**WHAT NEEDS TO BE DONE**
Looking through the data below, work out how many lines have the word "brown". Reply with that number only.

Segment Start: INPUT FOR THIS TASK

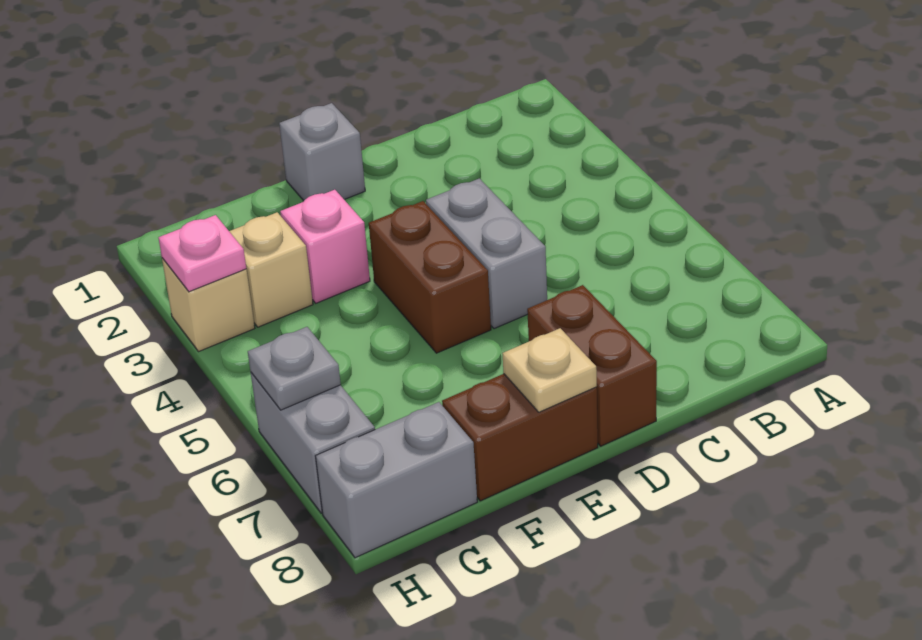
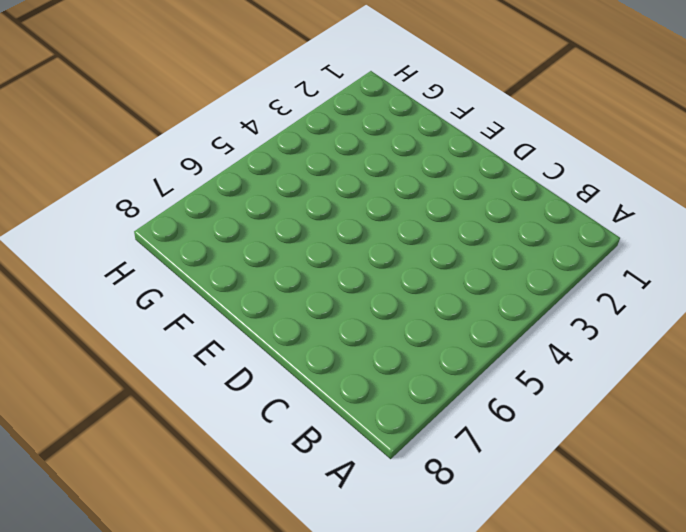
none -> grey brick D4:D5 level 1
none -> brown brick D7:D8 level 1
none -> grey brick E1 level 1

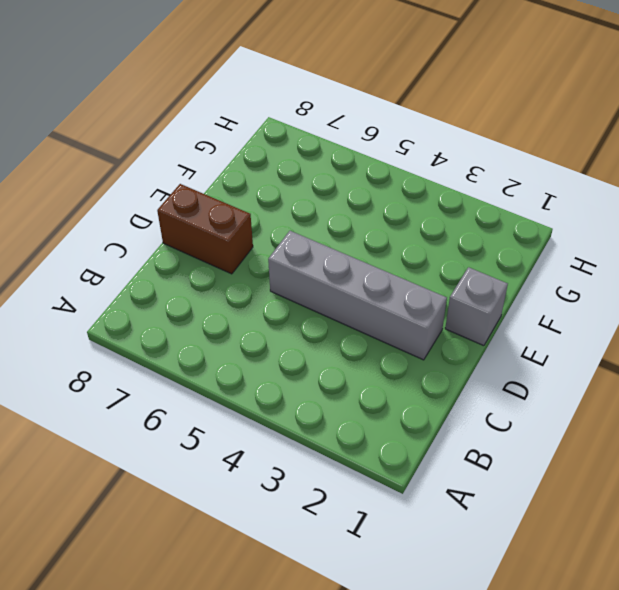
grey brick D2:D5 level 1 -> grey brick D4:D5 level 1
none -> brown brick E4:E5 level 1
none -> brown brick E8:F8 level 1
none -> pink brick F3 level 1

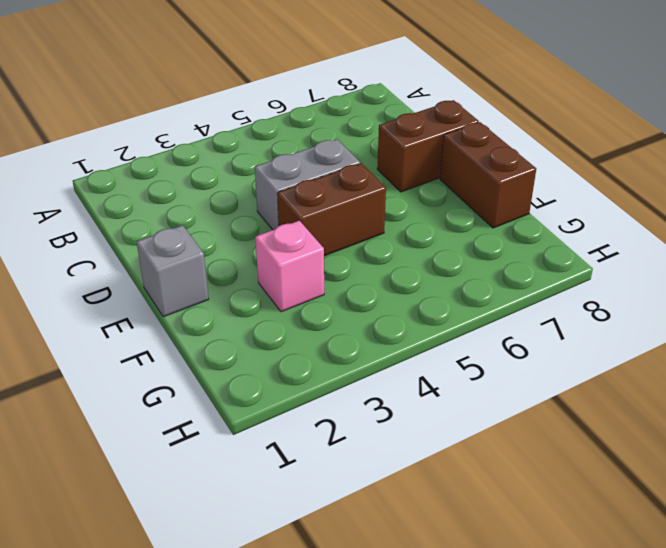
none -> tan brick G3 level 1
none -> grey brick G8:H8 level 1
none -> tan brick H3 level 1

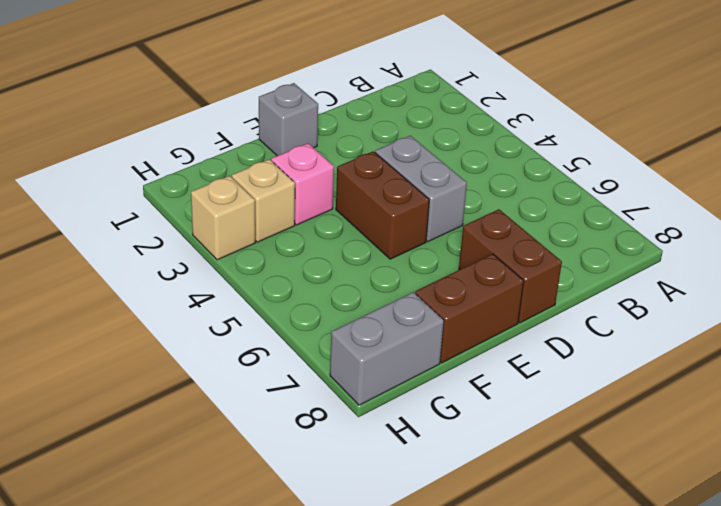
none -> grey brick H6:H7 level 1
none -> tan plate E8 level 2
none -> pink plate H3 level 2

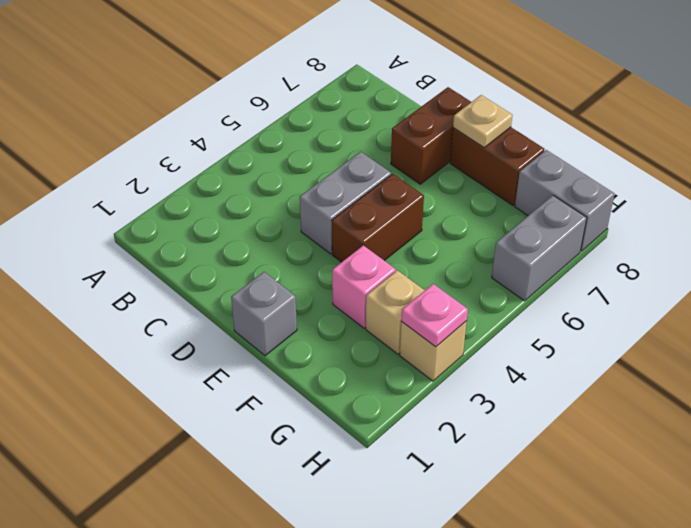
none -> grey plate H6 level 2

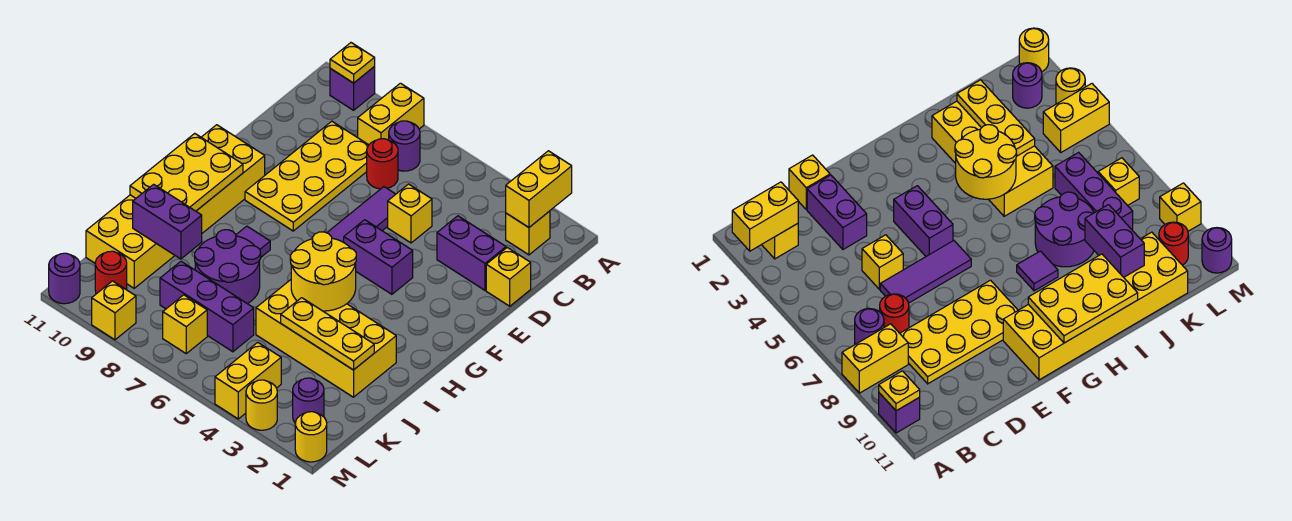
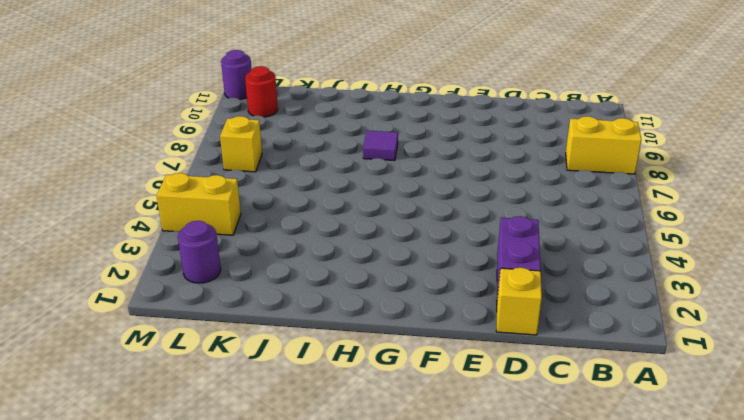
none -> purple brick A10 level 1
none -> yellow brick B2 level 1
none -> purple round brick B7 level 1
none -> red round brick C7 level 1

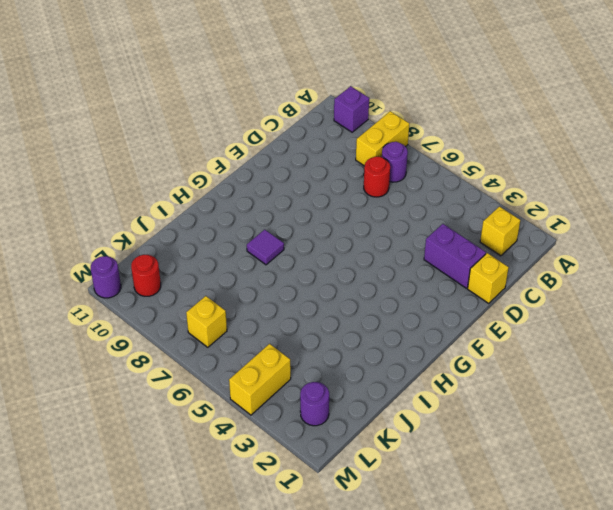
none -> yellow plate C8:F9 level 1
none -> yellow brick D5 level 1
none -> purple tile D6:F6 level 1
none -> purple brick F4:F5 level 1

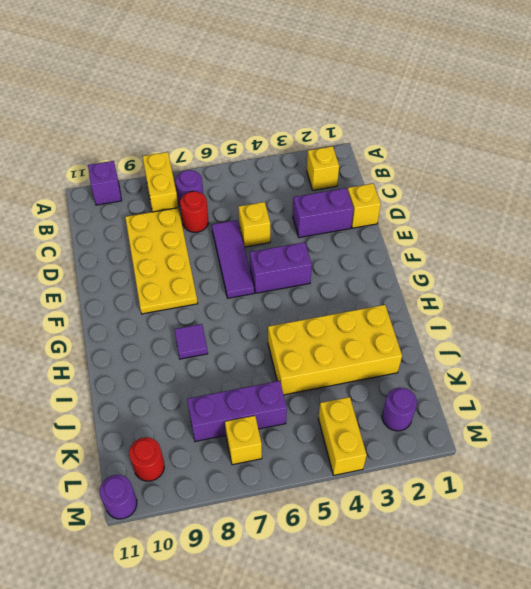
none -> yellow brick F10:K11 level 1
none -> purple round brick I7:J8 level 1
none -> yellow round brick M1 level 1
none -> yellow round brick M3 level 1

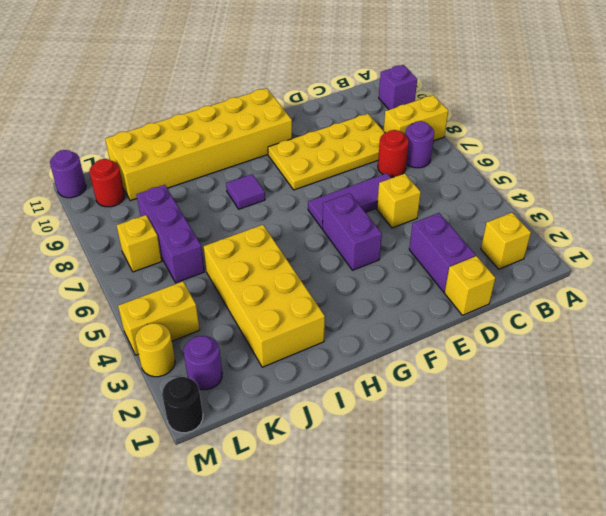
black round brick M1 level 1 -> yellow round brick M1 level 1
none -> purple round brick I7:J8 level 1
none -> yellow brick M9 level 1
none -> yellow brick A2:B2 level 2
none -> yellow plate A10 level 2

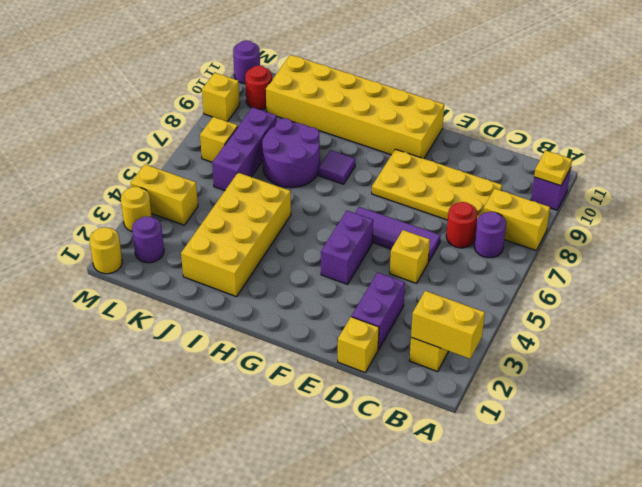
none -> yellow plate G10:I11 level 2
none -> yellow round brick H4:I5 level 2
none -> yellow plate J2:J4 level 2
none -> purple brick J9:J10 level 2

Segment End: INPUT FOR THIS TASK

**RESPONSE TO THIS TASK**
3